# DATASET CONTENT

┄┄┄┄┄┄

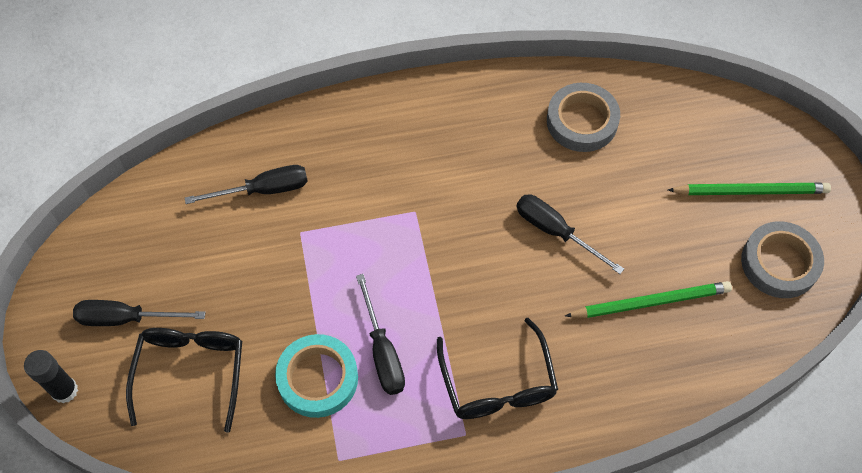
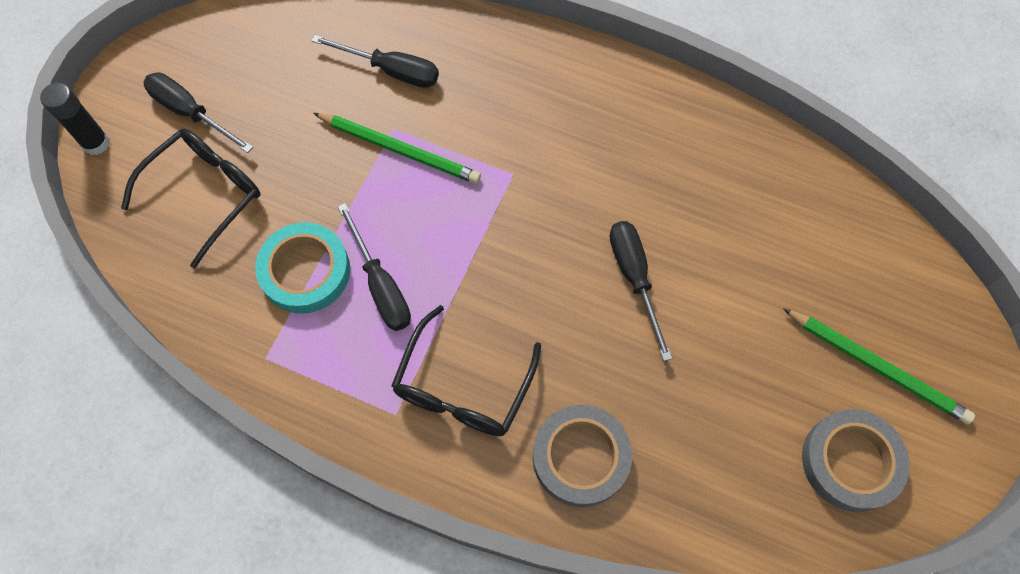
camera: 35 degrees right, 5 degrees up
(382, 352) = (381, 285): black screwdriver -> black screwdriver turned 45 degrees counterclockwise
(582, 121) = (747, 186): grey tape -> grey tape (580, 457)
(650, 302) = (677, 410): green pencil -> green pencil (399, 149)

┄┄┄┄┄┄

Count how many lines of the listing include "degrees". Nothing but the number is wanted.

2